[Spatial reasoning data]
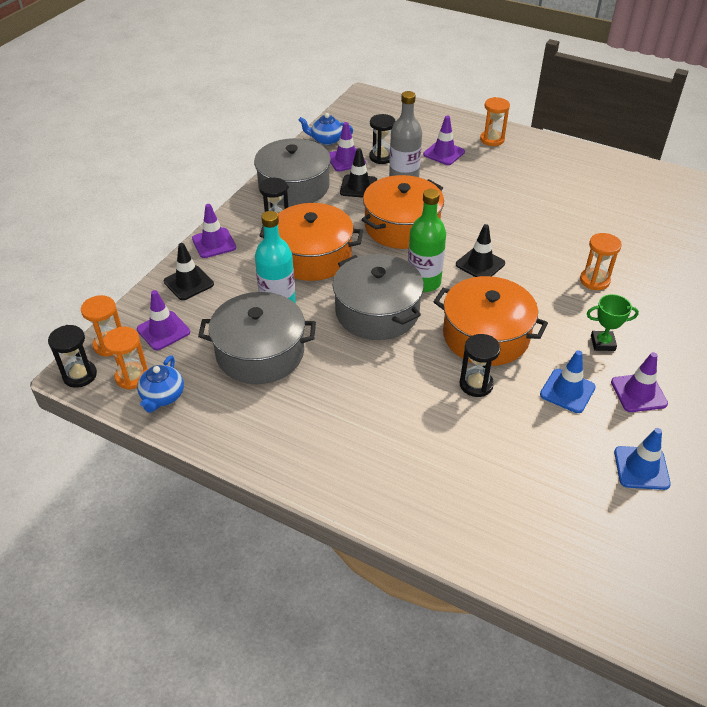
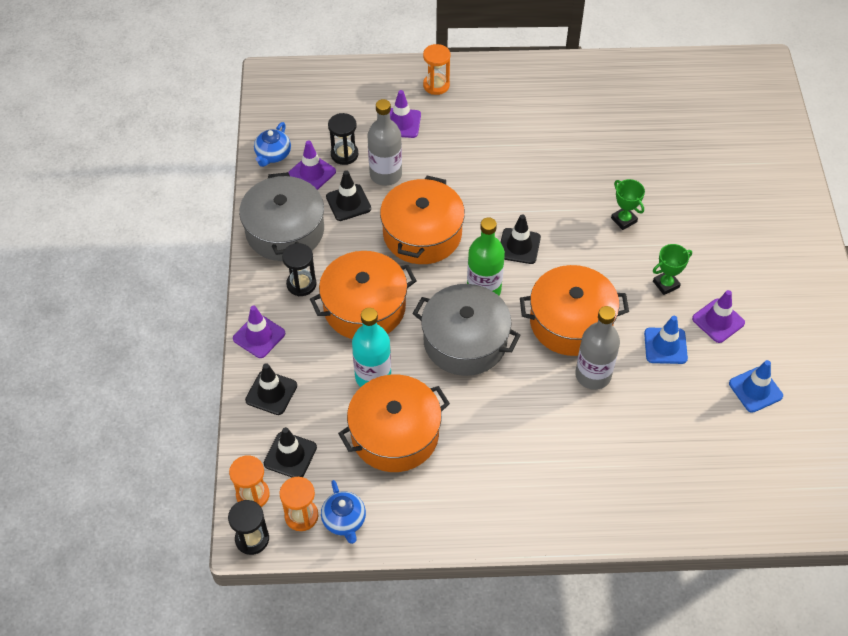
camera: 30 degrees left, 10 degrees up
(163, 331) = (290, 455): purple traffic cone -> black traffic cone
(260, 353) = (395, 434): grey pot -> orange pot
(326, 140) = (273, 155): blue teapot -> blue teapot turned 45 degrees counterclockwise
(476, 384) = (593, 375): black hourglass -> grey bottle
(594, 280) = (624, 220): orange hourglass -> green trophy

● Aim of the task
Would you set down each line of the data exactly, with no images included?

● Reply
camera: 30 degrees left, 10 degrees up
(163, 331) = (290, 455): purple traffic cone -> black traffic cone
(260, 353) = (395, 434): grey pot -> orange pot
(326, 140) = (273, 155): blue teapot -> blue teapot turned 45 degrees counterclockwise
(476, 384) = (593, 375): black hourglass -> grey bottle
(594, 280) = (624, 220): orange hourglass -> green trophy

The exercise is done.